BEGIN Listed entries
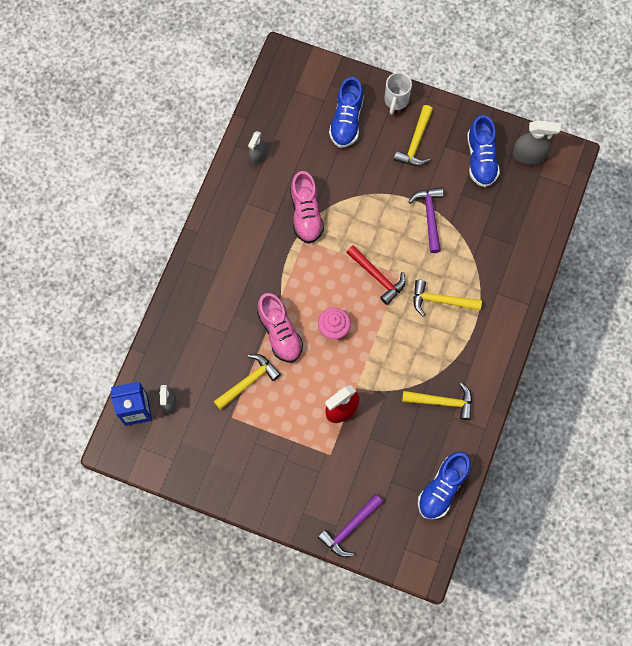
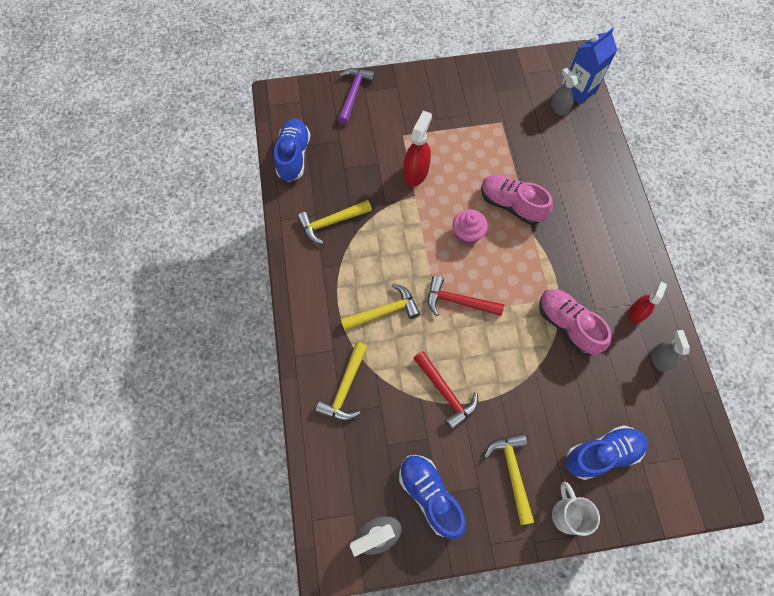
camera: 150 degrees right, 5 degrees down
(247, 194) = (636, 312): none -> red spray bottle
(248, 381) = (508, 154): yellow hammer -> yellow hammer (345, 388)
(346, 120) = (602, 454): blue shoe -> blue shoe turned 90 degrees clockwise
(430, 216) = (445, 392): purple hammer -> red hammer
END Listed entries
BEGIN Listed entries
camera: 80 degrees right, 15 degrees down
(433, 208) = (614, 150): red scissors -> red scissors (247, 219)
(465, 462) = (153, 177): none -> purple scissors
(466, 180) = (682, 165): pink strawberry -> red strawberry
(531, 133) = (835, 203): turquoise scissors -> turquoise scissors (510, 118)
END Listed entries
Assigned task.
Only lines with the string "hammer" belong in the answer; copy each of them from the listing.

Exercise response.
(248, 381) = (508, 154): yellow hammer -> yellow hammer (345, 388)
(430, 216) = (445, 392): purple hammer -> red hammer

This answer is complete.